WHAT THE TASK REQUIRES = Two lines in the data below mark the range: the one with "camera: 95 degrees left, 5 degrees up" and the one with "(902, 284) = (351, 95): purple". Return both, along with every line between them, exactly.

DATA EXTRACTS =
..............................
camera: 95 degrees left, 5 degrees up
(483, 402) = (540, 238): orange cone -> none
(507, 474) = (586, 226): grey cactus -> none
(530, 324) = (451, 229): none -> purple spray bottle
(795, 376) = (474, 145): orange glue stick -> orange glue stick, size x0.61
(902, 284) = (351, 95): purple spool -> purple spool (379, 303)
..............................
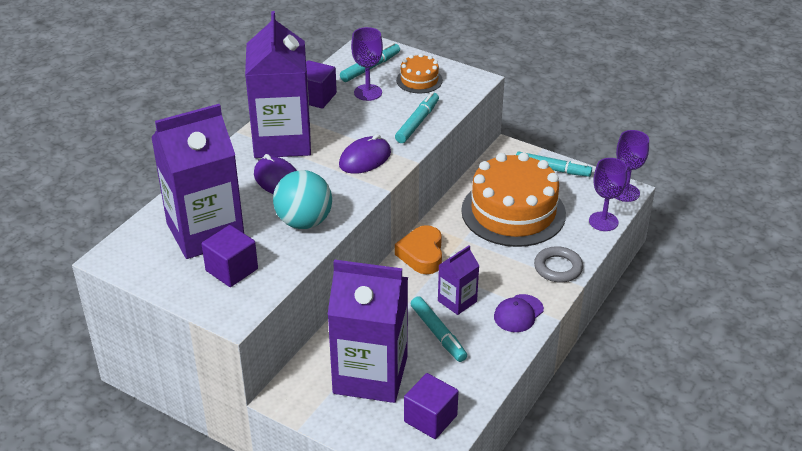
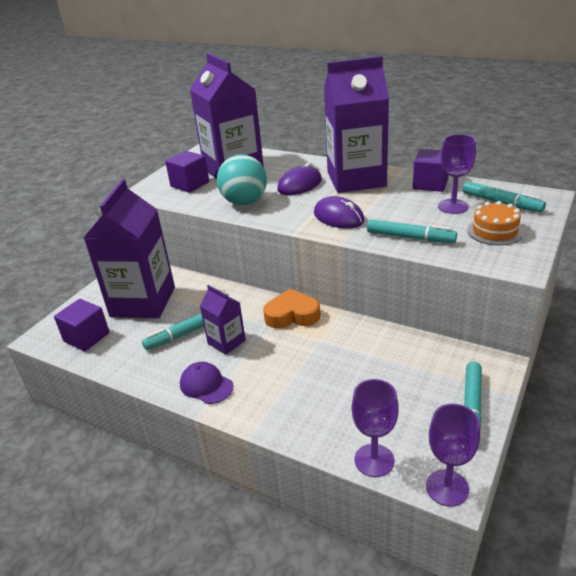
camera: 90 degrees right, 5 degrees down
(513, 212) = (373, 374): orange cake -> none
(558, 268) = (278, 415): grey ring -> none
..............................
REPLY TO THE TASK =
camera: 95 degrees left, 5 degrees up
(483, 402) = (540, 238): orange cone -> none
(507, 474) = (586, 226): grey cactus -> none
(530, 324) = (451, 229): none -> purple spray bottle
(795, 376) = (474, 145): orange glue stick -> orange glue stick, size x0.61
(902, 284) = (351, 95): purple spool -> purple spool (379, 303)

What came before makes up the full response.